__Task item__
Return each line of the data that follows exactly as it reads.

__Before-and-after change records__
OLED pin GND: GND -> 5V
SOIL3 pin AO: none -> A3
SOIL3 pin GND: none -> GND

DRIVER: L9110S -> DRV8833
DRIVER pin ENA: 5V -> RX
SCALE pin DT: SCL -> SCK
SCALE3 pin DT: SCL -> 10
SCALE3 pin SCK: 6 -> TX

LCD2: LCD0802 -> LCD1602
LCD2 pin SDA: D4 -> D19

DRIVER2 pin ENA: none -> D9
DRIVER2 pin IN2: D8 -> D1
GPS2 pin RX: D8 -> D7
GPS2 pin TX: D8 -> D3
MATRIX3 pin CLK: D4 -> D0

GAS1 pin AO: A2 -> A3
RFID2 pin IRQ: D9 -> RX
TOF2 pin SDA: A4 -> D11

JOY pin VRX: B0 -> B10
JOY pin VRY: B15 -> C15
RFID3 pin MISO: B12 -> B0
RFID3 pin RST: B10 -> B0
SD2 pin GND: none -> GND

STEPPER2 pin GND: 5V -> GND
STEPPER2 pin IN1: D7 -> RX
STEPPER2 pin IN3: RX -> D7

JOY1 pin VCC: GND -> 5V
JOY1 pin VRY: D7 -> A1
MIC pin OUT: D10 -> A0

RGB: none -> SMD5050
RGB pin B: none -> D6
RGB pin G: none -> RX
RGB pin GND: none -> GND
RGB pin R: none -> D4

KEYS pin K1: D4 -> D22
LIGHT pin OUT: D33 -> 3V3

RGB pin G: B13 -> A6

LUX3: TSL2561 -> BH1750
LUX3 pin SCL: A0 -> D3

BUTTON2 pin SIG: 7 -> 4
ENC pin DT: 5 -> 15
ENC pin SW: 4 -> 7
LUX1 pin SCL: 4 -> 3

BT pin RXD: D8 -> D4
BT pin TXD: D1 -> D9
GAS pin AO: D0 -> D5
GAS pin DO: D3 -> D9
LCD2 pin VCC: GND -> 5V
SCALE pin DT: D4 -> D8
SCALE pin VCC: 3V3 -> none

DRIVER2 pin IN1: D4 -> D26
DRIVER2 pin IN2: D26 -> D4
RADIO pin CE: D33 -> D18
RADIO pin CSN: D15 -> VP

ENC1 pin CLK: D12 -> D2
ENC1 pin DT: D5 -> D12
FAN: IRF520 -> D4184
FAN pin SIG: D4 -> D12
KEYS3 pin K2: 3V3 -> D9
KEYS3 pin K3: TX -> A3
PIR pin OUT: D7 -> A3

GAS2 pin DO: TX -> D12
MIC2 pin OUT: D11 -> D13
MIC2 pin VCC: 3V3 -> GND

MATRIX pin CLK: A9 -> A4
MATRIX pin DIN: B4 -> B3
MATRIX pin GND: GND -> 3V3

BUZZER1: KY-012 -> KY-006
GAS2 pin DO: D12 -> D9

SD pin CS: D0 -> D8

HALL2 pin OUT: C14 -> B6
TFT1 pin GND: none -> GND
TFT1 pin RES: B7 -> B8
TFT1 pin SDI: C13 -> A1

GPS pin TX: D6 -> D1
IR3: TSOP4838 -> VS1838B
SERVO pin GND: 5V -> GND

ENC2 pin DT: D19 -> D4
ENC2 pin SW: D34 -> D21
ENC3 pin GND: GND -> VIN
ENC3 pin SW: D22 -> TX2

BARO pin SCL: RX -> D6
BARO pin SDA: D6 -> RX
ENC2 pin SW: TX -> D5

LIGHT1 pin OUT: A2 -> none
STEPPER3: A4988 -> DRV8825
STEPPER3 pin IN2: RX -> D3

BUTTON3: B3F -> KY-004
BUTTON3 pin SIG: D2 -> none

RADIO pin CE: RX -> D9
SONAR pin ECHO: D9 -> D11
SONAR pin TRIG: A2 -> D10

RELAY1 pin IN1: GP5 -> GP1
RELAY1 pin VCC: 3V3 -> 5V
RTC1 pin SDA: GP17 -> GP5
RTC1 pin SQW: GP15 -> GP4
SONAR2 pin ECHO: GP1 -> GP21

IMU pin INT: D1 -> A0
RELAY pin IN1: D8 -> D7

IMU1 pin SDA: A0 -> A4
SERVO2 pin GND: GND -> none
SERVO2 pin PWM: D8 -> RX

__Answer to the problem__
OLED pin GND: GND -> 5V
SOIL3 pin AO: none -> A3
SOIL3 pin GND: none -> GND

DRIVER: L9110S -> DRV8833
DRIVER pin ENA: 5V -> RX
SCALE pin DT: SCL -> SCK
SCALE3 pin DT: SCL -> 10
SCALE3 pin SCK: 6 -> TX

LCD2: LCD0802 -> LCD1602
LCD2 pin SDA: D4 -> D19

DRIVER2 pin ENA: none -> D9
DRIVER2 pin IN2: D8 -> D1
GPS2 pin RX: D8 -> D7
GPS2 pin TX: D8 -> D3
MATRIX3 pin CLK: D4 -> D0

GAS1 pin AO: A2 -> A3
RFID2 pin IRQ: D9 -> RX
TOF2 pin SDA: A4 -> D11

JOY pin VRX: B0 -> B10
JOY pin VRY: B15 -> C15
RFID3 pin MISO: B12 -> B0
RFID3 pin RST: B10 -> B0
SD2 pin GND: none -> GND

STEPPER2 pin GND: 5V -> GND
STEPPER2 pin IN1: D7 -> RX
STEPPER2 pin IN3: RX -> D7

JOY1 pin VCC: GND -> 5V
JOY1 pin VRY: D7 -> A1
MIC pin OUT: D10 -> A0

RGB: none -> SMD5050
RGB pin B: none -> D6
RGB pin G: none -> RX
RGB pin GND: none -> GND
RGB pin R: none -> D4

KEYS pin K1: D4 -> D22
LIGHT pin OUT: D33 -> 3V3

RGB pin G: B13 -> A6

LUX3: TSL2561 -> BH1750
LUX3 pin SCL: A0 -> D3

BUTTON2 pin SIG: 7 -> 4
ENC pin DT: 5 -> 15
ENC pin SW: 4 -> 7
LUX1 pin SCL: 4 -> 3

BT pin RXD: D8 -> D4
BT pin TXD: D1 -> D9
GAS pin AO: D0 -> D5
GAS pin DO: D3 -> D9
LCD2 pin VCC: GND -> 5V
SCALE pin DT: D4 -> D8
SCALE pin VCC: 3V3 -> none

DRIVER2 pin IN1: D4 -> D26
DRIVER2 pin IN2: D26 -> D4
RADIO pin CE: D33 -> D18
RADIO pin CSN: D15 -> VP

ENC1 pin CLK: D12 -> D2
ENC1 pin DT: D5 -> D12
FAN: IRF520 -> D4184
FAN pin SIG: D4 -> D12
KEYS3 pin K2: 3V3 -> D9
KEYS3 pin K3: TX -> A3
PIR pin OUT: D7 -> A3

GAS2 pin DO: TX -> D12
MIC2 pin OUT: D11 -> D13
MIC2 pin VCC: 3V3 -> GND

MATRIX pin CLK: A9 -> A4
MATRIX pin DIN: B4 -> B3
MATRIX pin GND: GND -> 3V3

BUZZER1: KY-012 -> KY-006
GAS2 pin DO: D12 -> D9

SD pin CS: D0 -> D8

HALL2 pin OUT: C14 -> B6
TFT1 pin GND: none -> GND
TFT1 pin RES: B7 -> B8
TFT1 pin SDI: C13 -> A1

GPS pin TX: D6 -> D1
IR3: TSOP4838 -> VS1838B
SERVO pin GND: 5V -> GND

ENC2 pin DT: D19 -> D4
ENC2 pin SW: D34 -> D21
ENC3 pin GND: GND -> VIN
ENC3 pin SW: D22 -> TX2

BARO pin SCL: RX -> D6
BARO pin SDA: D6 -> RX
ENC2 pin SW: TX -> D5

LIGHT1 pin OUT: A2 -> none
STEPPER3: A4988 -> DRV8825
STEPPER3 pin IN2: RX -> D3

BUTTON3: B3F -> KY-004
BUTTON3 pin SIG: D2 -> none

RADIO pin CE: RX -> D9
SONAR pin ECHO: D9 -> D11
SONAR pin TRIG: A2 -> D10

RELAY1 pin IN1: GP5 -> GP1
RELAY1 pin VCC: 3V3 -> 5V
RTC1 pin SDA: GP17 -> GP5
RTC1 pin SQW: GP15 -> GP4
SONAR2 pin ECHO: GP1 -> GP21

IMU pin INT: D1 -> A0
RELAY pin IN1: D8 -> D7

IMU1 pin SDA: A0 -> A4
SERVO2 pin GND: GND -> none
SERVO2 pin PWM: D8 -> RX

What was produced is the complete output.